(Before-and-after object listings)
⁂

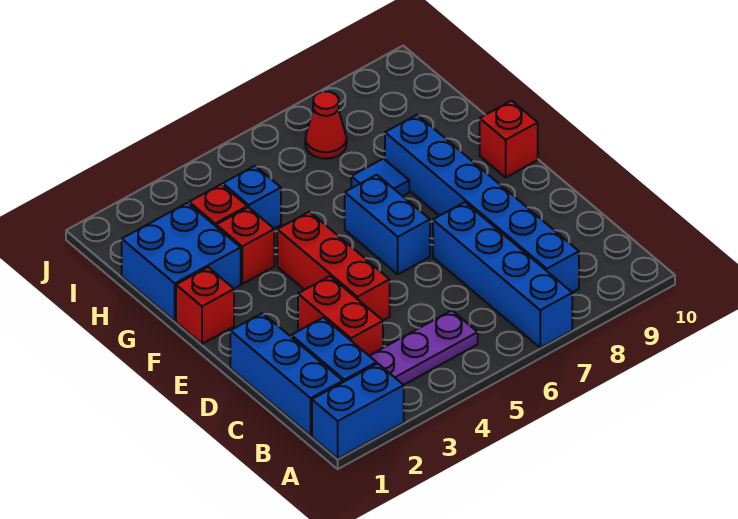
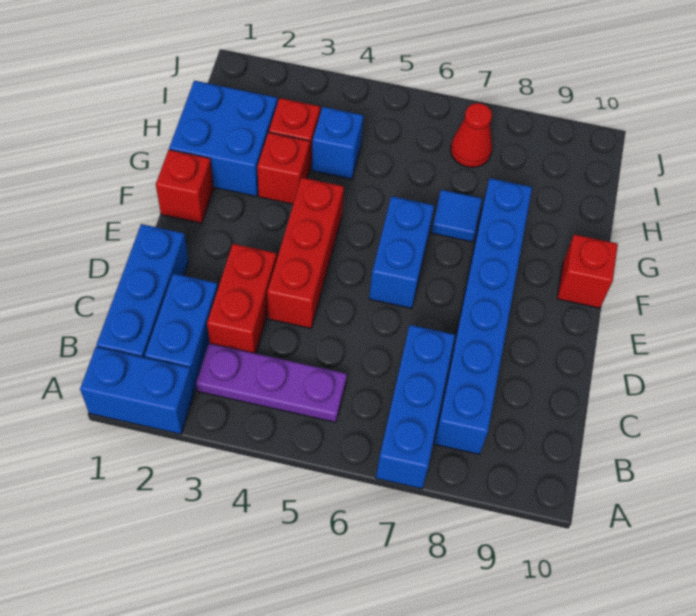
blue brick A7:D7 level 1 -> blue brick A7:C7 level 1

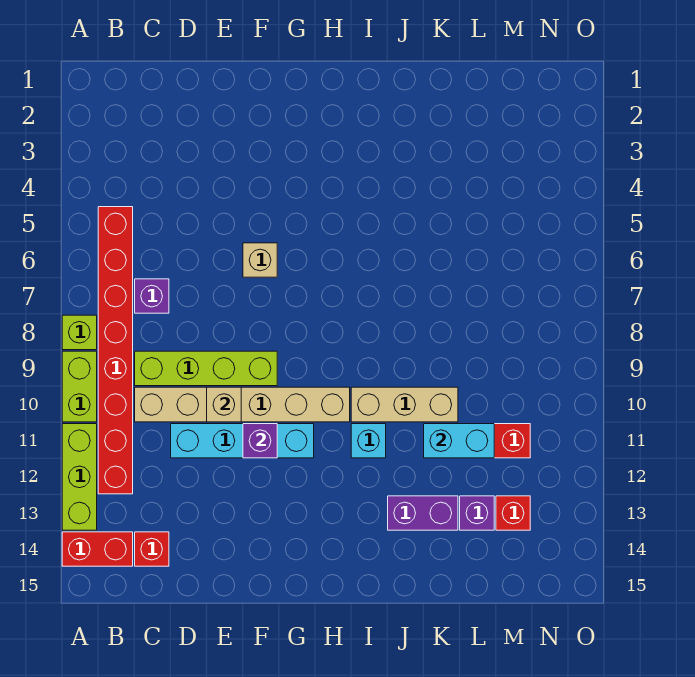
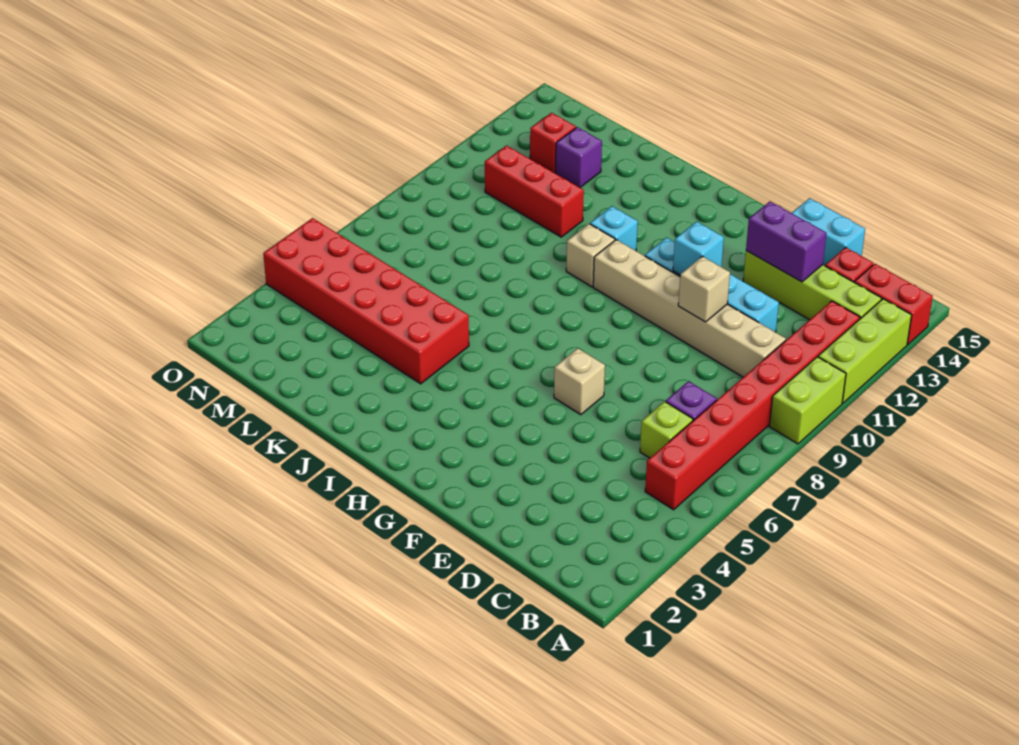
lime brick A8 level 1 -> lime brick C6 level 1
lime brick C9:F9 level 1 -> lime brick B13:E13 level 1
purple brick F11 level 2 -> cyan brick F11 level 2
tan brick I10:K10 level 1 -> tan brick I10 level 1
none -> red brick J4:O5 level 1
purple brick J13:K13 level 1 -> purple brick D13:E13 level 2
cyan brick K11:L11 level 2 -> cyan brick D15:E15 level 1

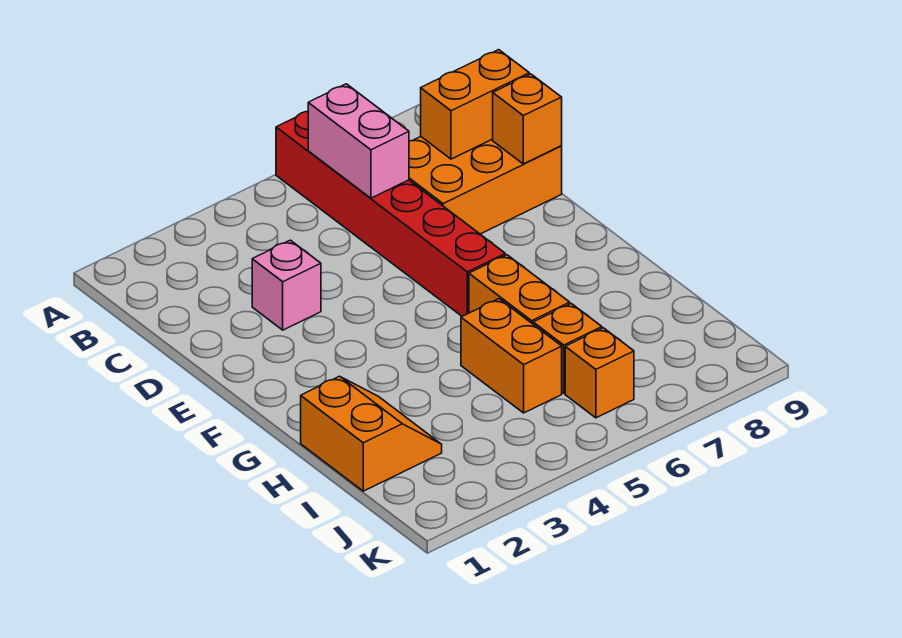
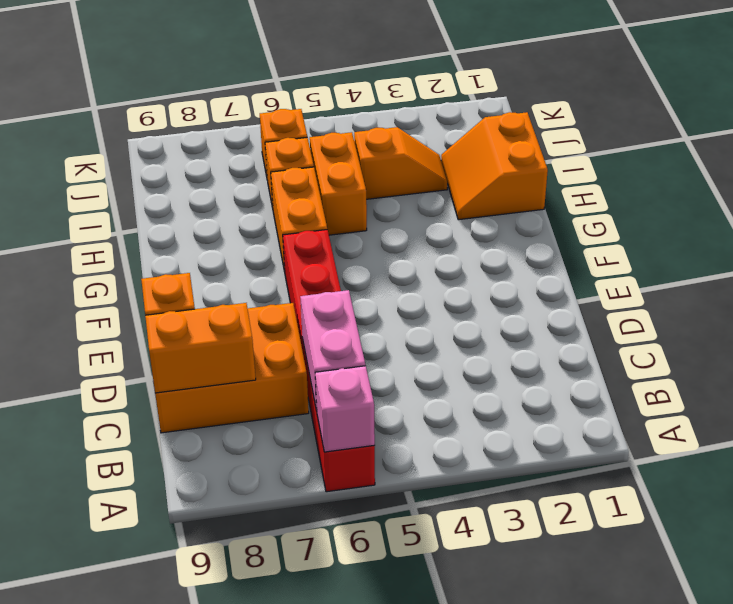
pink brick D3 level 1 -> pink brick A6 level 2
none -> orange slope I3:I4 level 1 top 4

⁂

Assigned task → All of the lines above must be repeated without alteration, though the pictures are to be excluded.

Output of the exercise →
blue brick A7:D7 level 1 -> blue brick A7:C7 level 1

lime brick A8 level 1 -> lime brick C6 level 1
lime brick C9:F9 level 1 -> lime brick B13:E13 level 1
purple brick F11 level 2 -> cyan brick F11 level 2
tan brick I10:K10 level 1 -> tan brick I10 level 1
none -> red brick J4:O5 level 1
purple brick J13:K13 level 1 -> purple brick D13:E13 level 2
cyan brick K11:L11 level 2 -> cyan brick D15:E15 level 1

pink brick D3 level 1 -> pink brick A6 level 2
none -> orange slope I3:I4 level 1 top 4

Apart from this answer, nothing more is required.